> About this exercise: Whenever a line below holds the word "stool", copy that line.

(Supplied data)

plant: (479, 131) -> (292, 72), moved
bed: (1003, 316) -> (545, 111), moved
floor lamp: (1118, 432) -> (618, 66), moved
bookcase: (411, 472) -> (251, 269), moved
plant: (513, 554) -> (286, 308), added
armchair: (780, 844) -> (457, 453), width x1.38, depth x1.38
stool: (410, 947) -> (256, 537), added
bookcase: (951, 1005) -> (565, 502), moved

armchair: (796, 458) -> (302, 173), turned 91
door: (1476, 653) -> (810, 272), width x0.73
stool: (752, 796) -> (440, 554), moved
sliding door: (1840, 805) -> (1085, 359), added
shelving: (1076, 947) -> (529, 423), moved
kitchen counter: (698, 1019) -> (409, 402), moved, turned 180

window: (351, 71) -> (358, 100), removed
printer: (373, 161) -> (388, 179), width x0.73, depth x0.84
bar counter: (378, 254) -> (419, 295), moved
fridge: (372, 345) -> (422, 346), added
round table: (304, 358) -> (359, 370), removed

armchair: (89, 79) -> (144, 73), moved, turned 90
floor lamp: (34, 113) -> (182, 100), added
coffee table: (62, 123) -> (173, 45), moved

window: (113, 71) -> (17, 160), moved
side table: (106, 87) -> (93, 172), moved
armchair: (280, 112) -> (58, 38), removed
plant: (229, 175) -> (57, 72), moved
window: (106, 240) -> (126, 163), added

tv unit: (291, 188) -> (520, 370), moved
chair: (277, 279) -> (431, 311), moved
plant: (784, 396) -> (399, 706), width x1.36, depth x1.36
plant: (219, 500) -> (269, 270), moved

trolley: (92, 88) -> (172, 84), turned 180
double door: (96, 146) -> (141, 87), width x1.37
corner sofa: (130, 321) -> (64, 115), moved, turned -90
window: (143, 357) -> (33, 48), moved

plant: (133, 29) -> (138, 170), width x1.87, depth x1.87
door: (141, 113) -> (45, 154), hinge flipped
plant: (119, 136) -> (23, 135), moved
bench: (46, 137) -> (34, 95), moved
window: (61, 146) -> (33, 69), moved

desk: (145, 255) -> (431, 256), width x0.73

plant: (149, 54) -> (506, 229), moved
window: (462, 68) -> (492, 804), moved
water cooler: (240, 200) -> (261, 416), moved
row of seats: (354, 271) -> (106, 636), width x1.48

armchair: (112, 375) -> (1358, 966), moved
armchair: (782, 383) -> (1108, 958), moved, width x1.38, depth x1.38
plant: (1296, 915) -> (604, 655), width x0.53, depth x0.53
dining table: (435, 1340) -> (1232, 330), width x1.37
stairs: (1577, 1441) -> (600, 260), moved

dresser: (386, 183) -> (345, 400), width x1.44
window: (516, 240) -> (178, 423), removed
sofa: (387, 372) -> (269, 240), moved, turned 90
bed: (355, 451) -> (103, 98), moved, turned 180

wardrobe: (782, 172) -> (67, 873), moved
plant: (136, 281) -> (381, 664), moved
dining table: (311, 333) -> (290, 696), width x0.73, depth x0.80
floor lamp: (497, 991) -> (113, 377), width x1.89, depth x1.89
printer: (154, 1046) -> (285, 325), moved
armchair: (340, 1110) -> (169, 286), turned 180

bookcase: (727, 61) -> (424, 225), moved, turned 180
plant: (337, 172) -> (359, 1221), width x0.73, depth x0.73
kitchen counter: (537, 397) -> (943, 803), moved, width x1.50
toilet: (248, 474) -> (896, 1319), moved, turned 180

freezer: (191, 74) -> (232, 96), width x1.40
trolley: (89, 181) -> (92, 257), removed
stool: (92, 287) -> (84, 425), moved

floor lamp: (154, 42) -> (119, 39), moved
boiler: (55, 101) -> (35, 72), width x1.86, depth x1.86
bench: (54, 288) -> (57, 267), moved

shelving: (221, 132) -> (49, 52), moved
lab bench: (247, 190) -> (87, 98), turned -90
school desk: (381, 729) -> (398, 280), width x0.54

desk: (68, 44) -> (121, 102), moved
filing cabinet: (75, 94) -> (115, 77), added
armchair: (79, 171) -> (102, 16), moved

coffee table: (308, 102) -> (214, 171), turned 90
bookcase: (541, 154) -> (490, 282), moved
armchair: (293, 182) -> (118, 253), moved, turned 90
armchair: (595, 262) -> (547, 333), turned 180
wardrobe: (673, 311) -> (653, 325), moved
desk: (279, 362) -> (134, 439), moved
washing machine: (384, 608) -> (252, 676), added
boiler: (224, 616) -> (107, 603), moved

(End Supplied data)

> Solution:
stool: (410, 947) -> (256, 537), added
stool: (752, 796) -> (440, 554), moved
stool: (92, 287) -> (84, 425), moved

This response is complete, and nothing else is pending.